# ASSIGNED TASK:
Please set down exactly the lines of the listing below from the line containing "green arrow: (1342, 85)" through the line containing "red rectangle: (358, 91) -> (456, 235), moved", both lines included, leaving out all other lines.

# DATA:
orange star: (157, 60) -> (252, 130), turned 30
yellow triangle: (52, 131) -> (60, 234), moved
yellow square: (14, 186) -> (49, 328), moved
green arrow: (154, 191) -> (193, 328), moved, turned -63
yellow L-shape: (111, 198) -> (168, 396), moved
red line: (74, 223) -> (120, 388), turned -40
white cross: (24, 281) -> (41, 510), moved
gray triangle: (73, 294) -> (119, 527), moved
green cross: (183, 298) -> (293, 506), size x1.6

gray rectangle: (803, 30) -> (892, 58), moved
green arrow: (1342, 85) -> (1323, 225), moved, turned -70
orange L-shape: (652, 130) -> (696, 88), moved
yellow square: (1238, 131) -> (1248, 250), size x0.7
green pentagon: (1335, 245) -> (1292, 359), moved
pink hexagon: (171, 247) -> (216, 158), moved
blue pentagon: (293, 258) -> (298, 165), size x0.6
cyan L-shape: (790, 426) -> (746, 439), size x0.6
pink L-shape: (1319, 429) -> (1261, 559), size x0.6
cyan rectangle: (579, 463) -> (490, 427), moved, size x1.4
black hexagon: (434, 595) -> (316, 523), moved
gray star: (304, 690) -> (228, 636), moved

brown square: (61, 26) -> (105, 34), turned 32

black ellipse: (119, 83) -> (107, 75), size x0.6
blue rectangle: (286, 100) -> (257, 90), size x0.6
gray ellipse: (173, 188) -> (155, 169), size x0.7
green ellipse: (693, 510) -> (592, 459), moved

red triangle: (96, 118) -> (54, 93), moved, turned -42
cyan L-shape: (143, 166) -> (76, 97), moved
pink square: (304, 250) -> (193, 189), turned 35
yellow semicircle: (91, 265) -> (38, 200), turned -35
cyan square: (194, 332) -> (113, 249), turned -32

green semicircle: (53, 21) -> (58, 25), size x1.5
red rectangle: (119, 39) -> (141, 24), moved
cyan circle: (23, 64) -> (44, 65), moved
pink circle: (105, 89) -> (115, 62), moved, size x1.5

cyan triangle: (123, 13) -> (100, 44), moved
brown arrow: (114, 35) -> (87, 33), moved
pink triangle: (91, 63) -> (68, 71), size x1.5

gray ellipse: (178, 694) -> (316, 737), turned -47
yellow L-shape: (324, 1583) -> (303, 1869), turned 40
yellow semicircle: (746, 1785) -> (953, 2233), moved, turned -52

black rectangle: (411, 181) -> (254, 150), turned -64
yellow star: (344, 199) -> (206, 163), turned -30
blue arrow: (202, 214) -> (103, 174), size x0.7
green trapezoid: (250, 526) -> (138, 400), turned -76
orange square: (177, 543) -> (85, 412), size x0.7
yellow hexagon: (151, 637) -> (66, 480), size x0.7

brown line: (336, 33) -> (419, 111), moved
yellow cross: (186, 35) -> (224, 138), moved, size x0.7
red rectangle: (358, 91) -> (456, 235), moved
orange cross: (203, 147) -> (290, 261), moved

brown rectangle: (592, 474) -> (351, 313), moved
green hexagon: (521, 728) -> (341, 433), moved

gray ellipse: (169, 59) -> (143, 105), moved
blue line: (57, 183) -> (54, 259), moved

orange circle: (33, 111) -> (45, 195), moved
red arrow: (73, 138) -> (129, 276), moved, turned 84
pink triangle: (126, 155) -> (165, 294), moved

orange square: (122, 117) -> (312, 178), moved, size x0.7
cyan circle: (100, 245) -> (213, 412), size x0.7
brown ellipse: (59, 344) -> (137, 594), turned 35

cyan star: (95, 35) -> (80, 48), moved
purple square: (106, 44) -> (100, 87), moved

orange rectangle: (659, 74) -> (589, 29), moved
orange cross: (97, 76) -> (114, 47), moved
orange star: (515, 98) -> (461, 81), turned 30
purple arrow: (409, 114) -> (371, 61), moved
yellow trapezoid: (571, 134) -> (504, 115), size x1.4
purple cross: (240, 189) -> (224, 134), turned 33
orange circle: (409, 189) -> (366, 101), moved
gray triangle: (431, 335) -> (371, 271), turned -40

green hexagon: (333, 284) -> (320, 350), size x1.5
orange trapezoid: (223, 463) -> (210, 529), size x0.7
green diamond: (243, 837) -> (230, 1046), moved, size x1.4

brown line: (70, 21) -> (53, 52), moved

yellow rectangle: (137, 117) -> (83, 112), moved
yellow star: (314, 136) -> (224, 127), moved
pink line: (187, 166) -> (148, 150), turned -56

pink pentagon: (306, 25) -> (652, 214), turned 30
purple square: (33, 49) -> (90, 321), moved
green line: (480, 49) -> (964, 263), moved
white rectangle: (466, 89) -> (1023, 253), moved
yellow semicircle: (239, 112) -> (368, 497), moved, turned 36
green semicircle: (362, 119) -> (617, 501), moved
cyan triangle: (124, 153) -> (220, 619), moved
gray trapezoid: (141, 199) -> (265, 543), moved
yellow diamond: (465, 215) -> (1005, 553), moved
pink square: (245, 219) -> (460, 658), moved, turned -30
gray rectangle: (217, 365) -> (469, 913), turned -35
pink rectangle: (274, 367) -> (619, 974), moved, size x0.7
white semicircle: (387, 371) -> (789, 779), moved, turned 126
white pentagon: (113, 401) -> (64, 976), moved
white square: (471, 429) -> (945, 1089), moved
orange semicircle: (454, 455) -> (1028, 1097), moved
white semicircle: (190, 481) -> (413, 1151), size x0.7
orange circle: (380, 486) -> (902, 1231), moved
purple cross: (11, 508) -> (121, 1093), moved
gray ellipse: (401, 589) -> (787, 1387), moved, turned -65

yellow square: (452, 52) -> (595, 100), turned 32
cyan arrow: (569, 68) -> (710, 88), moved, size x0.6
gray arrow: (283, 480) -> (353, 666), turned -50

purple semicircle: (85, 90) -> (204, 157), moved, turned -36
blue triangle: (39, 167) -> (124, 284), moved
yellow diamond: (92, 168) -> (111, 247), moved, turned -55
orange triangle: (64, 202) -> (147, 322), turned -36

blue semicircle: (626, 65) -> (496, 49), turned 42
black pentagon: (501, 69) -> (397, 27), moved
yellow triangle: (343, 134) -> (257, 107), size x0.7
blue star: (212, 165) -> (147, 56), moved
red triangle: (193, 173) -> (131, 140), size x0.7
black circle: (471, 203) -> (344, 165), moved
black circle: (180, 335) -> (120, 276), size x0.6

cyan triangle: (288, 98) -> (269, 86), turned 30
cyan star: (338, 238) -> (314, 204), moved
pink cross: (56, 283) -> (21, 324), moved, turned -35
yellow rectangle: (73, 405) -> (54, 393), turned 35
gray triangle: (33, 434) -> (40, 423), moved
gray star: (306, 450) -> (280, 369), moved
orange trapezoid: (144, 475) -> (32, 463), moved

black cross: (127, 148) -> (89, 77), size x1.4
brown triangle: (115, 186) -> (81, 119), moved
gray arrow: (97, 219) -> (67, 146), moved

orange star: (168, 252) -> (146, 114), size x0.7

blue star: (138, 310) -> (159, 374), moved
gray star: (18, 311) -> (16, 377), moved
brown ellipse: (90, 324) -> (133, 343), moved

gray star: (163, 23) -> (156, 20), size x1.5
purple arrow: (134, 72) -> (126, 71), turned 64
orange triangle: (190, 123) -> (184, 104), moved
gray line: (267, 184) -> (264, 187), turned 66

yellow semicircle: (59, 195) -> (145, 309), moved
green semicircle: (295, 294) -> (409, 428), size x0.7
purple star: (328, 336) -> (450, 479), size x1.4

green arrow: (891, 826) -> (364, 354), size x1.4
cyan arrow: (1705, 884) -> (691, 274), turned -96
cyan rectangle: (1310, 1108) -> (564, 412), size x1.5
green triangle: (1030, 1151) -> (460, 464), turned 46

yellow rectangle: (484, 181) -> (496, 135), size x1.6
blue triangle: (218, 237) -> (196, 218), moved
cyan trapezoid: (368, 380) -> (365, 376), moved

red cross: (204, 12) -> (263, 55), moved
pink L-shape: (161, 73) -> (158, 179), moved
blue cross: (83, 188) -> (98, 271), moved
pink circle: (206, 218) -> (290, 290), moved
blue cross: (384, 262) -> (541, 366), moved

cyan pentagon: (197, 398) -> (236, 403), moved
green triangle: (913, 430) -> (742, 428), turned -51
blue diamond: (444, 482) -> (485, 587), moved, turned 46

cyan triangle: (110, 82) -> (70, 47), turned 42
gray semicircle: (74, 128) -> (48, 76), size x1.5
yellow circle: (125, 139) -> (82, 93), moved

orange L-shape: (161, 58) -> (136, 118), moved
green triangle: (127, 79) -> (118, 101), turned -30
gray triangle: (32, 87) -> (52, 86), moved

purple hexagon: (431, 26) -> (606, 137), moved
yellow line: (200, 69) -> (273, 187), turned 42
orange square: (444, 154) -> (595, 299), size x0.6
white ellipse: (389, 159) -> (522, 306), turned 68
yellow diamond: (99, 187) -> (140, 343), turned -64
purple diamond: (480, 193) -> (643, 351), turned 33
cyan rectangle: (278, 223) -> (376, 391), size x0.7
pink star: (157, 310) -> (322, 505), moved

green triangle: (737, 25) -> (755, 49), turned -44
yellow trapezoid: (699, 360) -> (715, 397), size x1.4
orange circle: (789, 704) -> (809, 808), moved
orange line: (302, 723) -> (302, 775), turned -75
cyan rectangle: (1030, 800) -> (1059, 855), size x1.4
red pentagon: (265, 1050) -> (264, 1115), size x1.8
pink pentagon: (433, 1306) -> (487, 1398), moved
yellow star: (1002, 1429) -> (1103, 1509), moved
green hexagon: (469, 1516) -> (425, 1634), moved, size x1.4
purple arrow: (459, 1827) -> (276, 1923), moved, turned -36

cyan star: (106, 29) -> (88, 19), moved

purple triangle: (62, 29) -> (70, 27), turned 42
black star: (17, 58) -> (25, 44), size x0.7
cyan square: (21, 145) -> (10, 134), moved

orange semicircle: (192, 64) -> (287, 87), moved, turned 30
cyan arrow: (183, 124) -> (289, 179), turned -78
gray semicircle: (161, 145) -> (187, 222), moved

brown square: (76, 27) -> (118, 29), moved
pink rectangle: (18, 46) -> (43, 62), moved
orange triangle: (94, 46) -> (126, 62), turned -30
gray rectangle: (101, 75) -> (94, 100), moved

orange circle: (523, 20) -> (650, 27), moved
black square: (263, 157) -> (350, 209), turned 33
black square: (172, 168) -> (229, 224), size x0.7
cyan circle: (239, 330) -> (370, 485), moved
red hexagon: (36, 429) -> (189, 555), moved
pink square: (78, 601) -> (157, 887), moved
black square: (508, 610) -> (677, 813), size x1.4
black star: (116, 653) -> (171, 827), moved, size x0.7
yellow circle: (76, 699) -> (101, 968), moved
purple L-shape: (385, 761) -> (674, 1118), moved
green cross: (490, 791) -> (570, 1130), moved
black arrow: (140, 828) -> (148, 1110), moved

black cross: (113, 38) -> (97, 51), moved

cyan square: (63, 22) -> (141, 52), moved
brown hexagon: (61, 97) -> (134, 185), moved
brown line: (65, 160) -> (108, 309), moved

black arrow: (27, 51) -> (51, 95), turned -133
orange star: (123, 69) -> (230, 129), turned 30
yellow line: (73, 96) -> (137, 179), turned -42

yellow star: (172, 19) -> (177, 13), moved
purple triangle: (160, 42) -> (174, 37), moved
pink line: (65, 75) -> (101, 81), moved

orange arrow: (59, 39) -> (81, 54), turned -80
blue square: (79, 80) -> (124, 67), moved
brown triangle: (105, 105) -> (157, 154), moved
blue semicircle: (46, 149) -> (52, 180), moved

# TASK RESULT:
green arrow: (1342, 85) -> (1323, 225), moved, turned -70
orange L-shape: (652, 130) -> (696, 88), moved
yellow square: (1238, 131) -> (1248, 250), size x0.7
green pentagon: (1335, 245) -> (1292, 359), moved
pink hexagon: (171, 247) -> (216, 158), moved
blue pentagon: (293, 258) -> (298, 165), size x0.6
cyan L-shape: (790, 426) -> (746, 439), size x0.6
pink L-shape: (1319, 429) -> (1261, 559), size x0.6
cyan rectangle: (579, 463) -> (490, 427), moved, size x1.4
black hexagon: (434, 595) -> (316, 523), moved
gray star: (304, 690) -> (228, 636), moved

brown square: (61, 26) -> (105, 34), turned 32

black ellipse: (119, 83) -> (107, 75), size x0.6
blue rectangle: (286, 100) -> (257, 90), size x0.6
gray ellipse: (173, 188) -> (155, 169), size x0.7
green ellipse: (693, 510) -> (592, 459), moved

red triangle: (96, 118) -> (54, 93), moved, turned -42
cyan L-shape: (143, 166) -> (76, 97), moved
pink square: (304, 250) -> (193, 189), turned 35
yellow semicircle: (91, 265) -> (38, 200), turned -35
cyan square: (194, 332) -> (113, 249), turned -32

green semicircle: (53, 21) -> (58, 25), size x1.5
red rectangle: (119, 39) -> (141, 24), moved
cyan circle: (23, 64) -> (44, 65), moved
pink circle: (105, 89) -> (115, 62), moved, size x1.5

cyan triangle: (123, 13) -> (100, 44), moved
brown arrow: (114, 35) -> (87, 33), moved
pink triangle: (91, 63) -> (68, 71), size x1.5

gray ellipse: (178, 694) -> (316, 737), turned -47
yellow L-shape: (324, 1583) -> (303, 1869), turned 40
yellow semicircle: (746, 1785) -> (953, 2233), moved, turned -52

black rectangle: (411, 181) -> (254, 150), turned -64
yellow star: (344, 199) -> (206, 163), turned -30
blue arrow: (202, 214) -> (103, 174), size x0.7
green trapezoid: (250, 526) -> (138, 400), turned -76
orange square: (177, 543) -> (85, 412), size x0.7
yellow hexagon: (151, 637) -> (66, 480), size x0.7

brown line: (336, 33) -> (419, 111), moved
yellow cross: (186, 35) -> (224, 138), moved, size x0.7
red rectangle: (358, 91) -> (456, 235), moved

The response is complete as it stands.